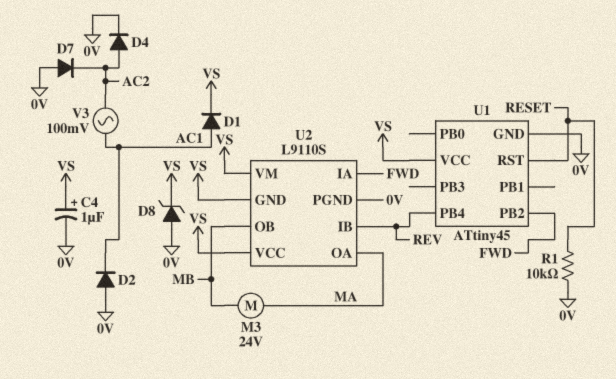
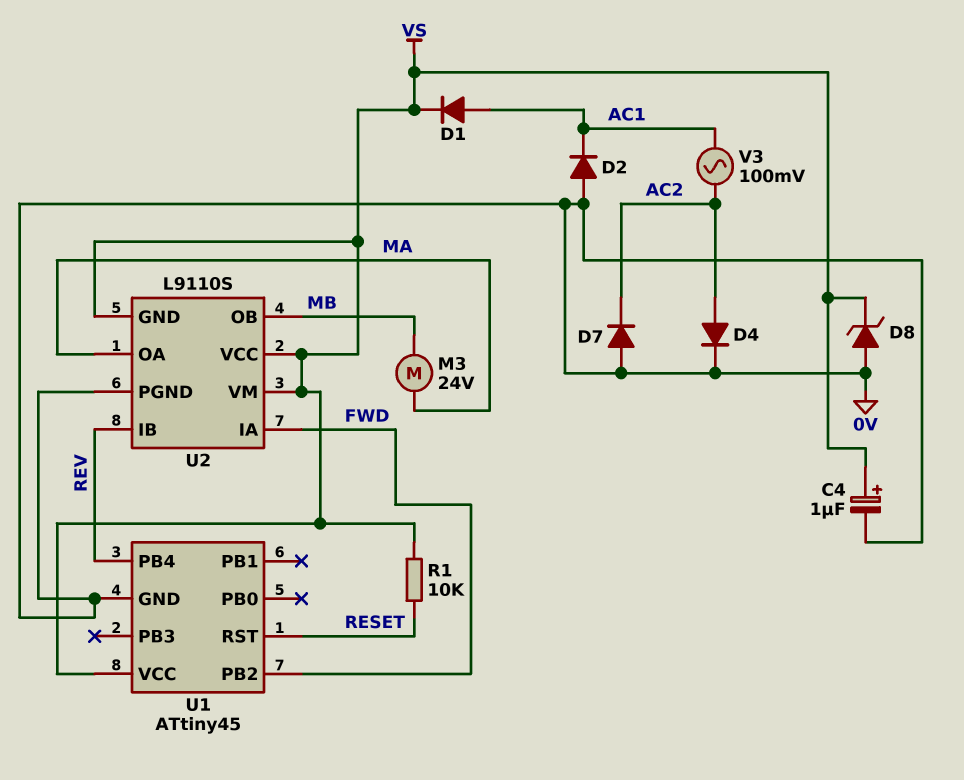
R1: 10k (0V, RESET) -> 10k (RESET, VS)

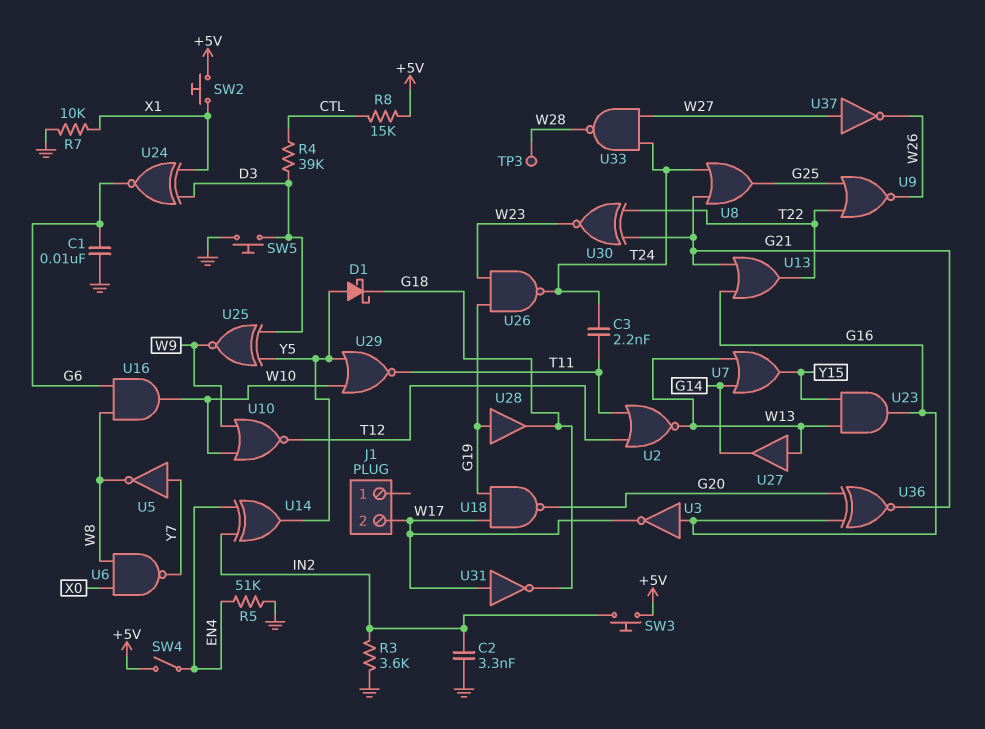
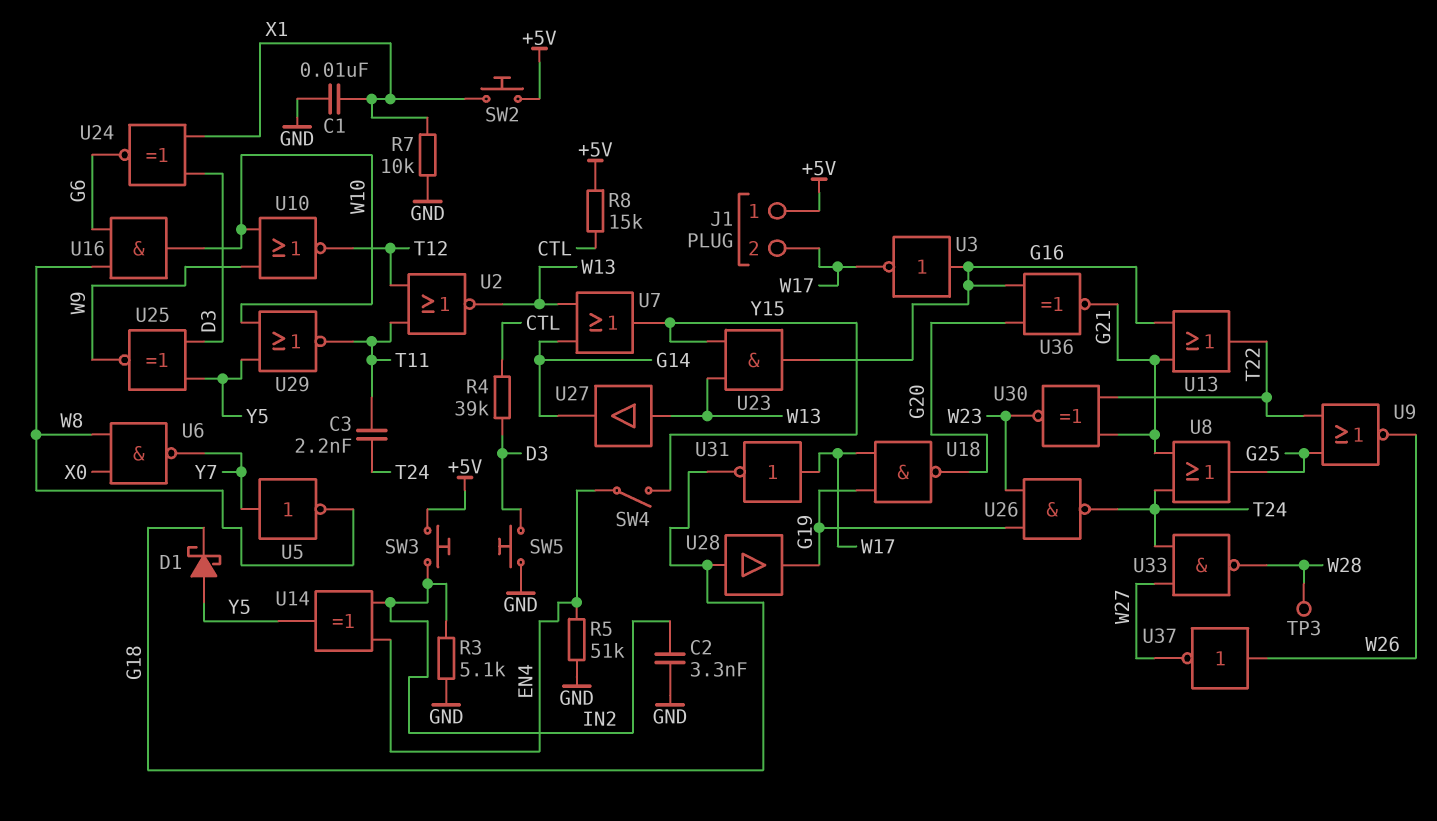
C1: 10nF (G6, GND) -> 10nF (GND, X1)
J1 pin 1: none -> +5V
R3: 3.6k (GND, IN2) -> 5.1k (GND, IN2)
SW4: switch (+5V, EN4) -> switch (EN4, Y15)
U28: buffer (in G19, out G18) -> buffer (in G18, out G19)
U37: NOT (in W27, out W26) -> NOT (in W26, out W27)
****************************************
TRY IT:
Your answer should consist of the lines from the line with "SW4: switch (+5V, EN4) -> switch (EN4, Y15)" through the last line of the data, set down exactly, both included.

RESULT OF THIS EXERCISE:
SW4: switch (+5V, EN4) -> switch (EN4, Y15)
U28: buffer (in G19, out G18) -> buffer (in G18, out G19)
U37: NOT (in W27, out W26) -> NOT (in W26, out W27)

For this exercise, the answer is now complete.